- Task to complete: Go through the material below and copy all lines with "pink".

- Data for analysis:
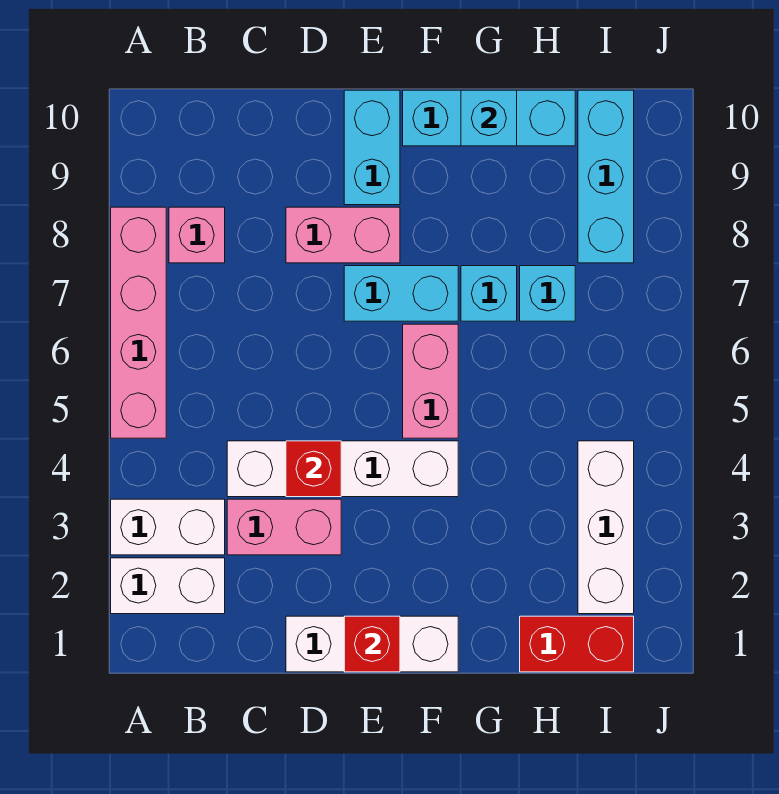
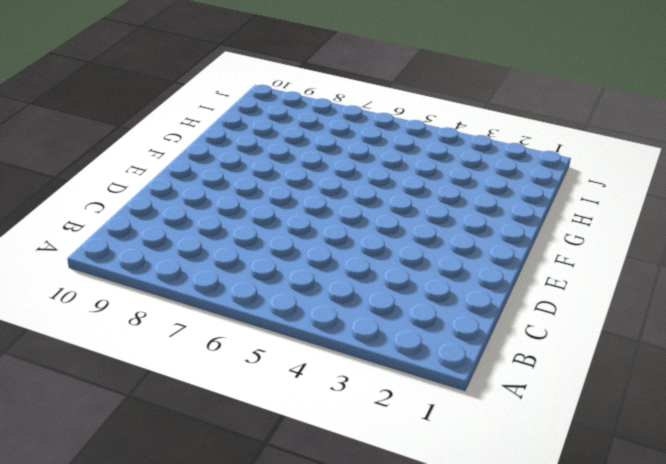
none -> white brick A2:B2 level 1
none -> white brick A3:B3 level 1
none -> pink brick A5:A8 level 1

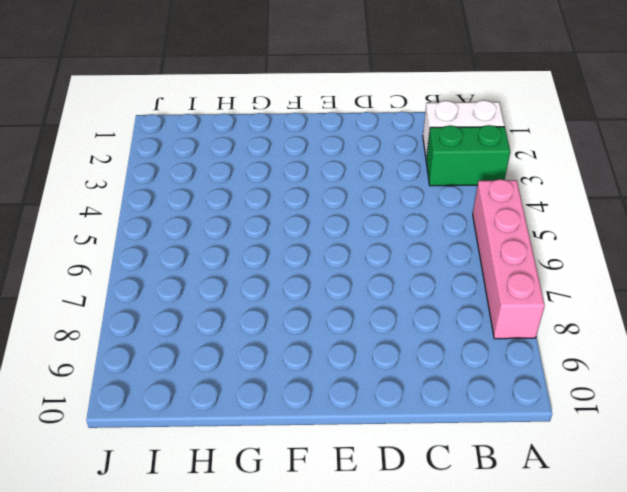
green brick A3:B3 level 1 -> white brick A3:B3 level 1
none -> pink brick B8 level 1
none -> pink brick C3:D3 level 1
none -> white brick C4:F4 level 1

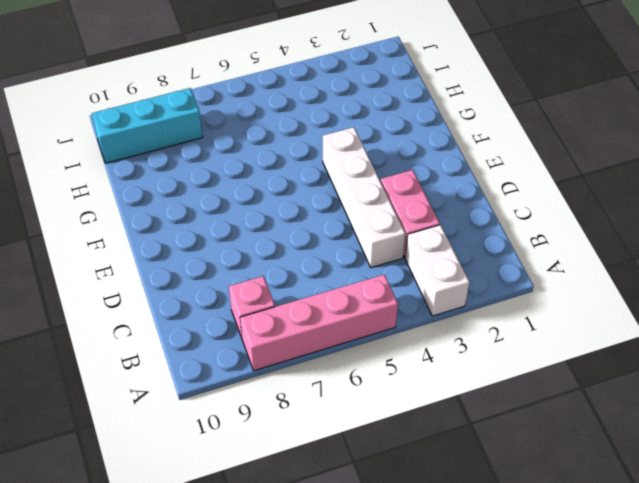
none -> white brick A2:B2 level 1
none -> white brick D1:F1 level 1
none -> pink brick D8:E8 level 1

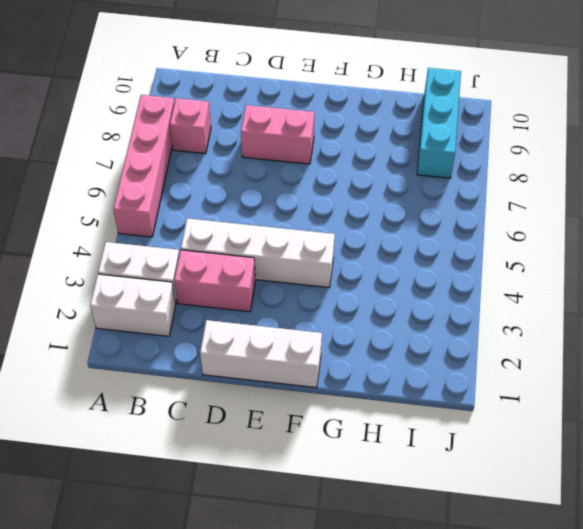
none -> cyan brick E7:F7 level 1
none -> cyan brick E9:E10 level 1
none -> pink brick F5:F6 level 1

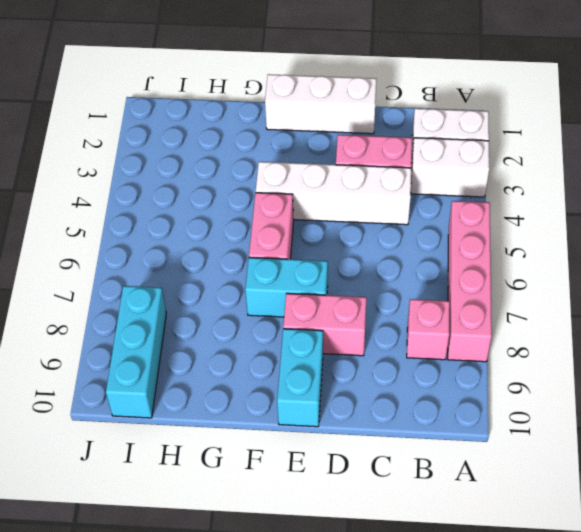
none -> cyan brick F10:H10 level 1
none -> cyan brick G7 level 1
none -> red brick H1:I1 level 1

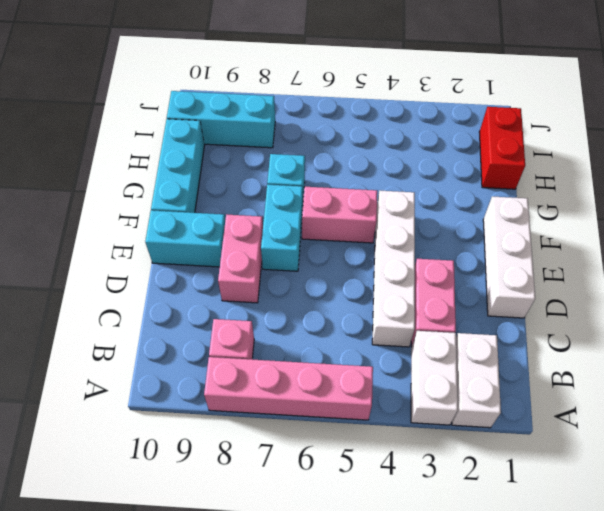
none -> cyan brick H7 level 1
none -> white brick I2:I4 level 1
none -> red brick D4 level 2

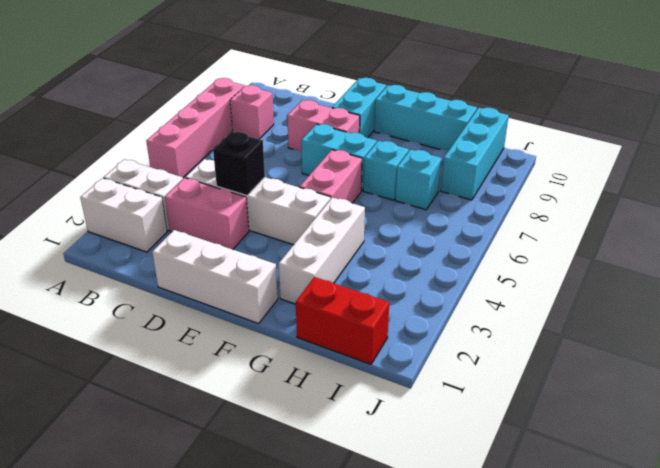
black brick D4 level 2 -> red brick D4 level 2
white brick G2:G4 level 1 -> white brick I2:I4 level 1
none -> red brick E1 level 2
none -> cyan brick G10 level 2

- Exercise output:
none -> pink brick A5:A8 level 1
none -> pink brick B8 level 1
none -> pink brick C3:D3 level 1
none -> pink brick D8:E8 level 1
none -> pink brick F5:F6 level 1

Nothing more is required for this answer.